DIRECTIONS: Wherever a line in the data holds the word "star", pull that line out.

[Scene change data]
- Opening Delimiter -

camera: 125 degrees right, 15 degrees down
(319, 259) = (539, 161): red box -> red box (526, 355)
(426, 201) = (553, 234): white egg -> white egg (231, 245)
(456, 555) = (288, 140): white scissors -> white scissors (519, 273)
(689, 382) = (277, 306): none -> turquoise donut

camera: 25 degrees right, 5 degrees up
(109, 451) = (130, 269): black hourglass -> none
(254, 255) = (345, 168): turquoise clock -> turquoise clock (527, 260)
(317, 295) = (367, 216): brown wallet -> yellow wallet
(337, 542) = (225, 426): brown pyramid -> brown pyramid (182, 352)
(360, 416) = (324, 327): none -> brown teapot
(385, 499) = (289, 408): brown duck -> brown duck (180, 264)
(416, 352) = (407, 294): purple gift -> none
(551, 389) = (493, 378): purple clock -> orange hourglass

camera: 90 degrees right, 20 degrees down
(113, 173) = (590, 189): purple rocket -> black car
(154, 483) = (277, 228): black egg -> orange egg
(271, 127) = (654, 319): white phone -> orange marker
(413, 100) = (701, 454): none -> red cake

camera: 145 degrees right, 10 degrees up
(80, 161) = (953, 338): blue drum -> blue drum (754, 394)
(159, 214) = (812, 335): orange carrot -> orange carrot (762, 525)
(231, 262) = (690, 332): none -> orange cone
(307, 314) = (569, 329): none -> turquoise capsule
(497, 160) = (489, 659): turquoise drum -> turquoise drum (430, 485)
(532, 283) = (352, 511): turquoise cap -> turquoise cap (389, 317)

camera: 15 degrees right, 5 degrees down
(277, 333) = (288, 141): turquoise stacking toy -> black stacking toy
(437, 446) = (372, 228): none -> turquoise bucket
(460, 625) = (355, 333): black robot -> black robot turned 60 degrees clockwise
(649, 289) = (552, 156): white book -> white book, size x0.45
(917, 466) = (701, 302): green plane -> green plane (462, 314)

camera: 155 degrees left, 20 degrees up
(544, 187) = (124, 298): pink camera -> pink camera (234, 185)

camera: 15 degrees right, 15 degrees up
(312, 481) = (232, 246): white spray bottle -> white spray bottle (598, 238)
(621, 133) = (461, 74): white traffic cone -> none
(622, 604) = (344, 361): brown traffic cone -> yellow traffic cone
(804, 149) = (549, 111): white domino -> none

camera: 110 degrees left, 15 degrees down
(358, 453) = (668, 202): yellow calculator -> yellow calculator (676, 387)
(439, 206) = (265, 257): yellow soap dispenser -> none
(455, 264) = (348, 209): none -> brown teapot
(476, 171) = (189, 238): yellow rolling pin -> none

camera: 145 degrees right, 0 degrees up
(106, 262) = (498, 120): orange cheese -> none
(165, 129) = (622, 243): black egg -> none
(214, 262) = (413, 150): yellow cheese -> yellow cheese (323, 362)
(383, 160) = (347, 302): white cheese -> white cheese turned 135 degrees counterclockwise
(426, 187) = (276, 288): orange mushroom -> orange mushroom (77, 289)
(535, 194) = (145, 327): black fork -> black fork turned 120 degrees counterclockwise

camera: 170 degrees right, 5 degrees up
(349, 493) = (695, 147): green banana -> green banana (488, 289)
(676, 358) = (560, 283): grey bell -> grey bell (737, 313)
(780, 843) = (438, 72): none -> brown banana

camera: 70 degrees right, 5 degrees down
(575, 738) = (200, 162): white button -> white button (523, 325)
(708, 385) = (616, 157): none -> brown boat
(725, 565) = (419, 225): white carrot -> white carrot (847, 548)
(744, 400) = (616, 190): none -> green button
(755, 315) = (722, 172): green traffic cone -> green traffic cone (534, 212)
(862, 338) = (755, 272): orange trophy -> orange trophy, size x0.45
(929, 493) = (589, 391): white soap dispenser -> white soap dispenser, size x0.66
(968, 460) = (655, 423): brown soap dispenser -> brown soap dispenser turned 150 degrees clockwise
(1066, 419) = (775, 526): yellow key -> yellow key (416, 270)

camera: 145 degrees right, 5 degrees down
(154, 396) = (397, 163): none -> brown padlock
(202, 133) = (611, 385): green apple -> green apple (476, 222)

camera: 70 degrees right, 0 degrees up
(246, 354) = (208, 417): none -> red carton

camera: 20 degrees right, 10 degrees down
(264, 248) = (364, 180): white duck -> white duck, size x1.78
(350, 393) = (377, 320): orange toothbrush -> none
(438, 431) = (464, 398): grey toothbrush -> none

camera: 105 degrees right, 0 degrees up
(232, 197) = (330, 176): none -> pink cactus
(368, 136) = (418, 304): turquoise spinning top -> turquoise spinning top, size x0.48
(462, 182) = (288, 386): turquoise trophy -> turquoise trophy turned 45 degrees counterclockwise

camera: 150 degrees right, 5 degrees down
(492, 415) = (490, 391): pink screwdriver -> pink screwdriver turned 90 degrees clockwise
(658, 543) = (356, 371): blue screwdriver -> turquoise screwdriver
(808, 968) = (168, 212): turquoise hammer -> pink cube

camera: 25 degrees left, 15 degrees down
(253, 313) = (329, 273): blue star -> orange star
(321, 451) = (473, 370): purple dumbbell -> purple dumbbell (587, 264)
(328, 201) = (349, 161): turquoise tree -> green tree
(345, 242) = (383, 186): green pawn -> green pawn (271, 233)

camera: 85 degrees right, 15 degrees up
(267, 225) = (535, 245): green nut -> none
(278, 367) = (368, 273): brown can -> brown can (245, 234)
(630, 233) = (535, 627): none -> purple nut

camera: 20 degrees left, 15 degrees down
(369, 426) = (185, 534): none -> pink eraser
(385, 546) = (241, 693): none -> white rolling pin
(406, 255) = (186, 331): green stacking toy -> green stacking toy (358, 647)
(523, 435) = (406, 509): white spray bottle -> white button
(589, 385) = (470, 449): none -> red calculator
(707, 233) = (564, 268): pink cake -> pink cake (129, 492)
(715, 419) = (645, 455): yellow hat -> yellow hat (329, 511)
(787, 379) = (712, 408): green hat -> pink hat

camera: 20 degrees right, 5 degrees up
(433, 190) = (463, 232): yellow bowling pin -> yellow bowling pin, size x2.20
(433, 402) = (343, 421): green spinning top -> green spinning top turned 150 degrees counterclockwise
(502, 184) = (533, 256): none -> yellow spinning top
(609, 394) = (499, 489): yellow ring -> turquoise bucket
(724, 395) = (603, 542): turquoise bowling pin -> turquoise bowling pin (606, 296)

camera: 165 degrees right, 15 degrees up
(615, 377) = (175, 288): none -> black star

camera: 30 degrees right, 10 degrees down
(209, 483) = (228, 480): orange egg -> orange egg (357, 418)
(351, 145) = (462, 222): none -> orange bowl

- Closing Delimiter -

OUTPUT BELOW:
(253, 313) = (329, 273): blue star -> orange star
(615, 377) = (175, 288): none -> black star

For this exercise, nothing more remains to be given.